Material supplied START

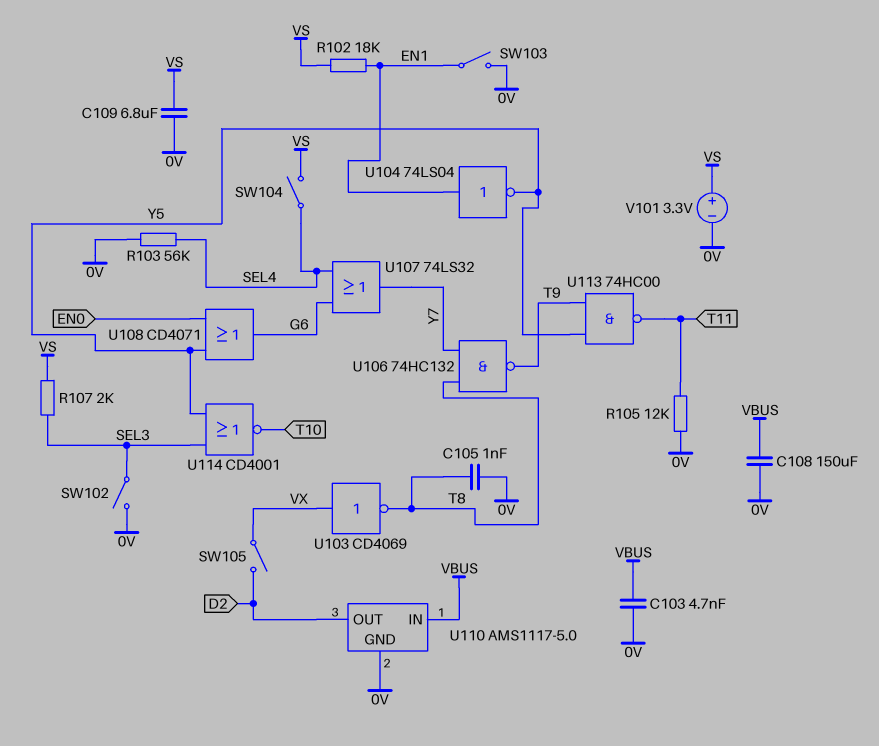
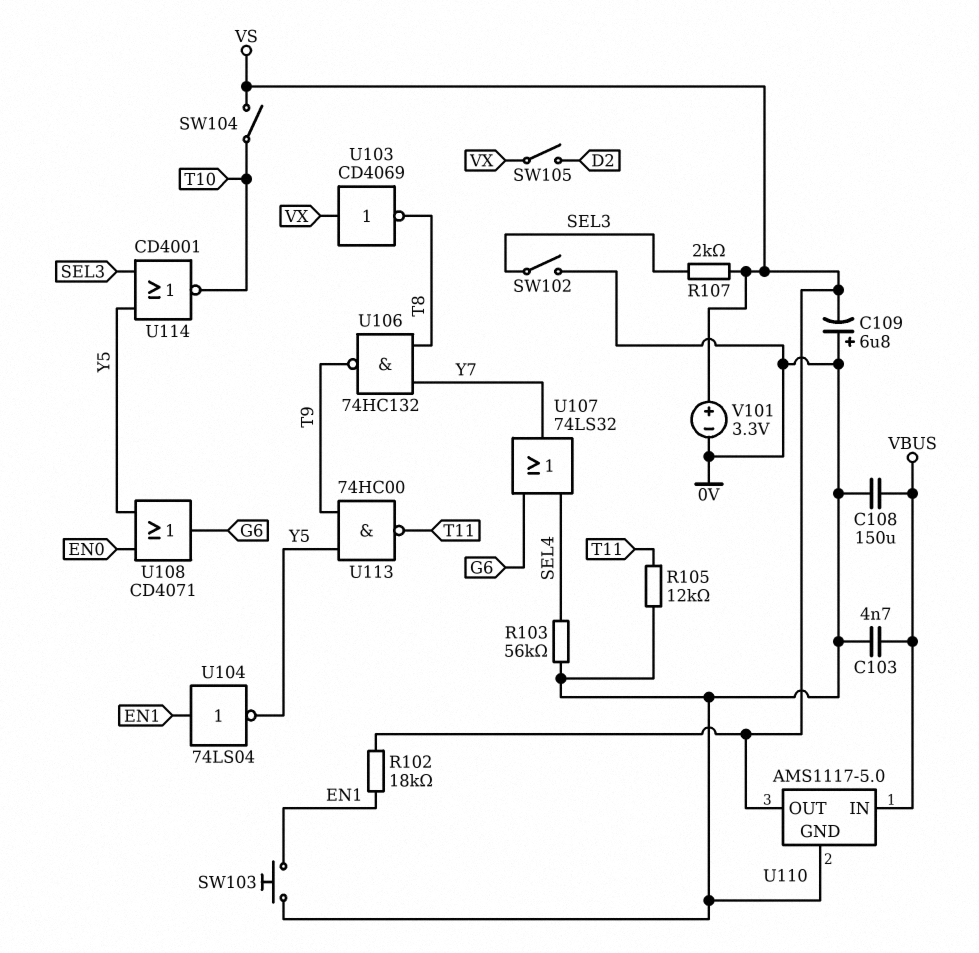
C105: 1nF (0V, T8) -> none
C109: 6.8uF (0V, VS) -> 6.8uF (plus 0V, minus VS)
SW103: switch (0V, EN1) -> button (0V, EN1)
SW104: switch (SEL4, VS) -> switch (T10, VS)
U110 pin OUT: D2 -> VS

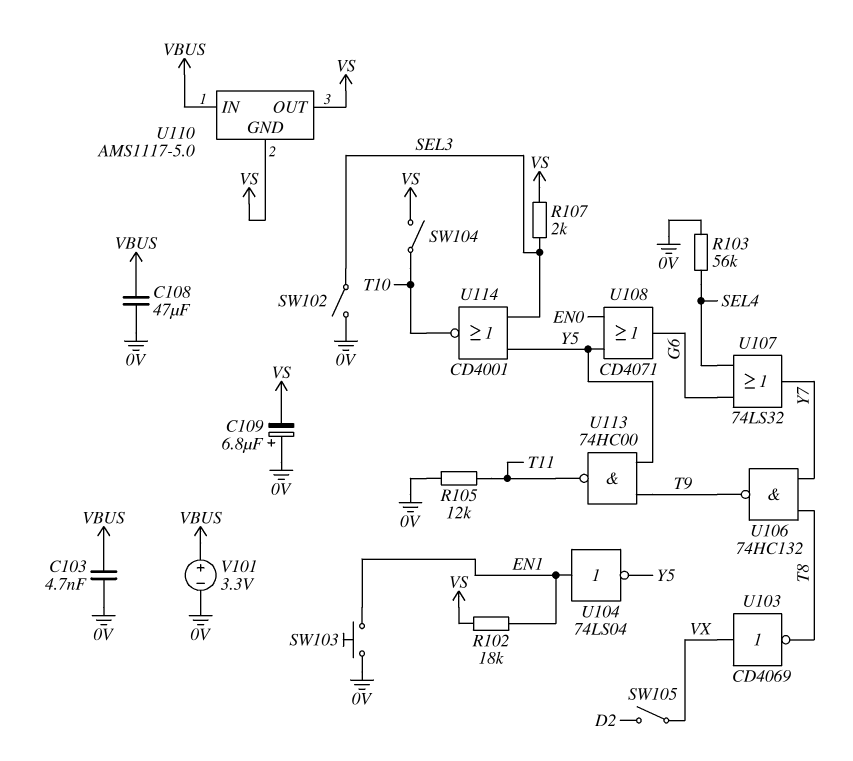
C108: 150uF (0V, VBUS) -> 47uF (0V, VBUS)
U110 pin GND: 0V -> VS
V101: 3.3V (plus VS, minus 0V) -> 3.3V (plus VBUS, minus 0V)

Material supplied END
Material supplied START

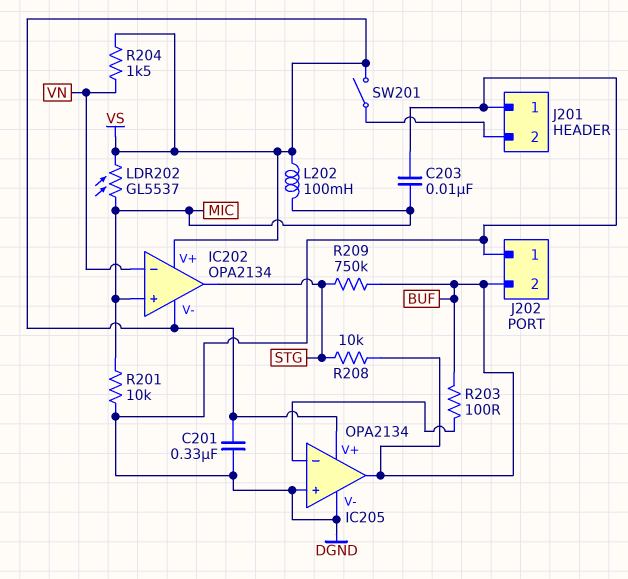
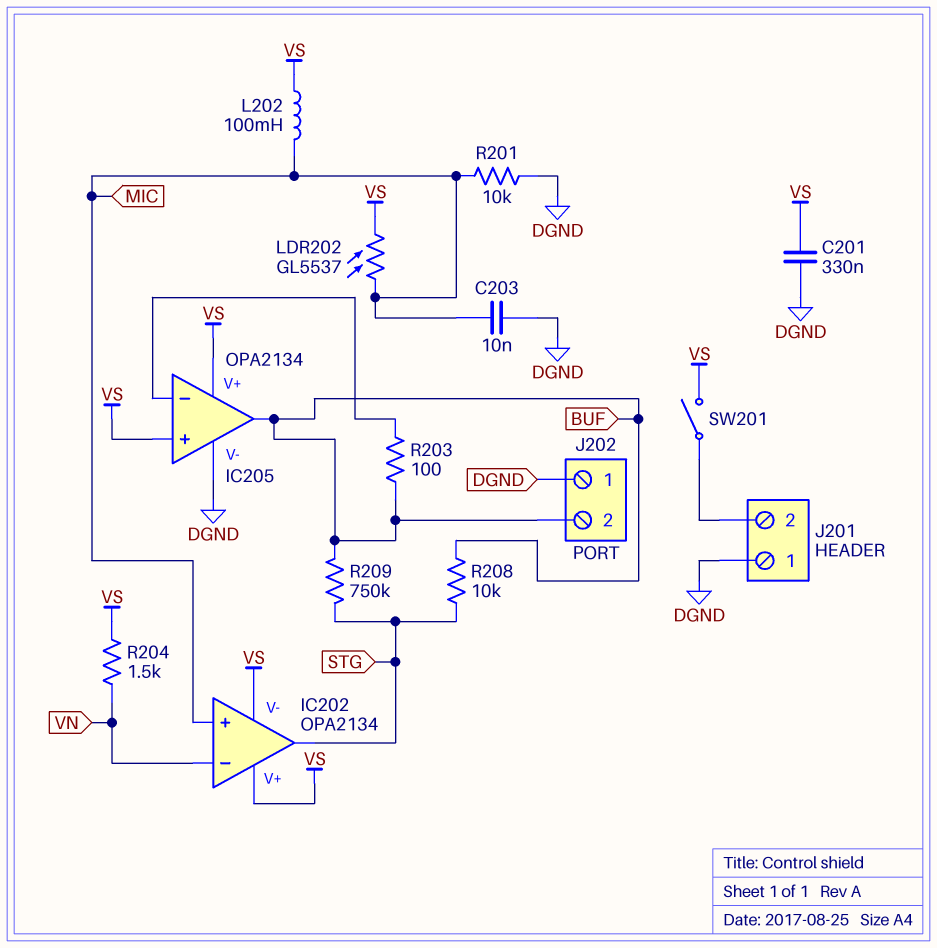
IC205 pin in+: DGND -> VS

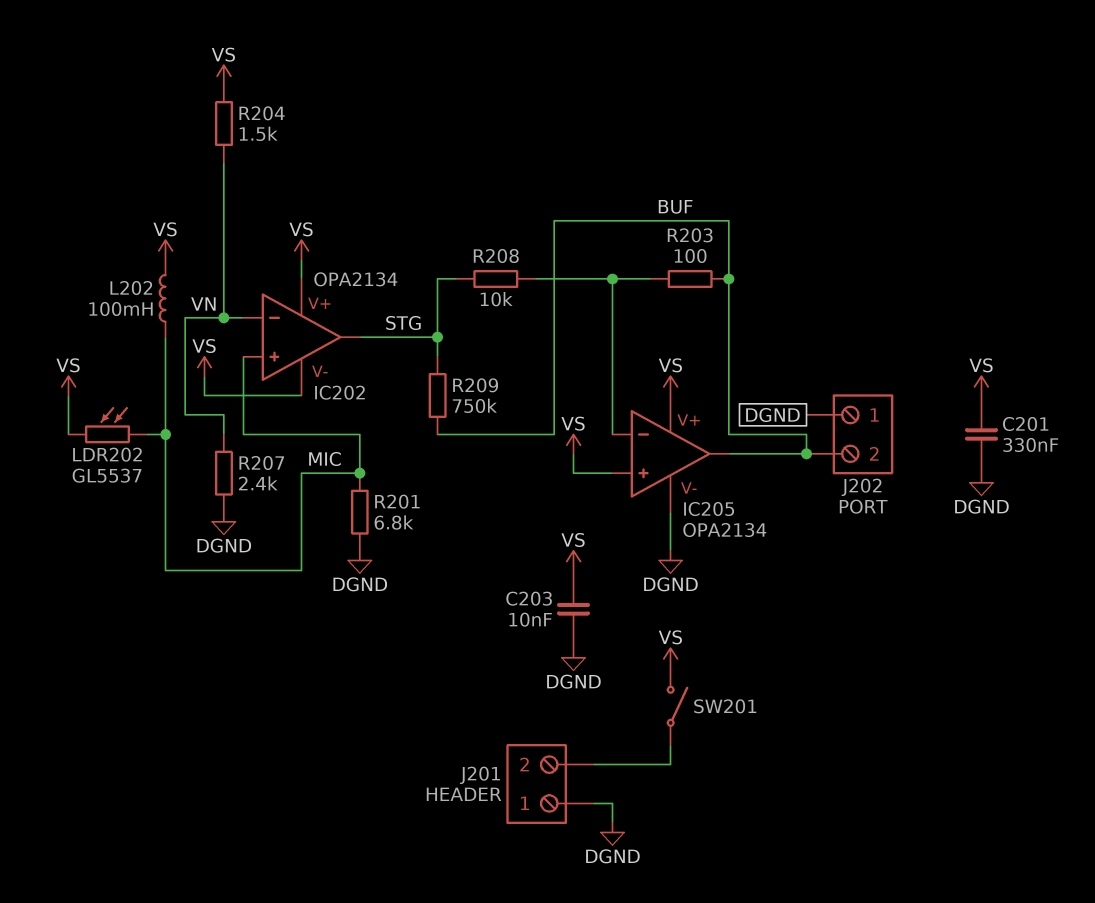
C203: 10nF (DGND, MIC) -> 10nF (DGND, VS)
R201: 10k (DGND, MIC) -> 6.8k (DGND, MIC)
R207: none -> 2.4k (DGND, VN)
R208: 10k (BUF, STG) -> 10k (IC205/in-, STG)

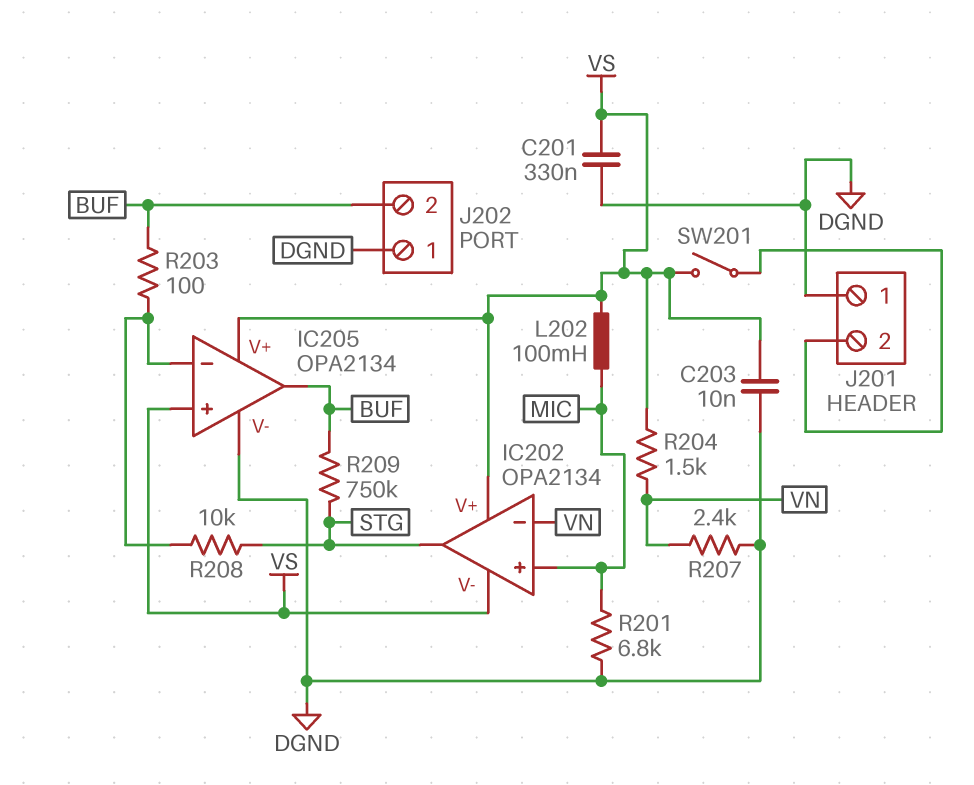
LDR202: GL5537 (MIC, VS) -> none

Material supplied END

The lines in the listing that include the word "minus" are to be counted; give only that number.

## Answer to this exercise
2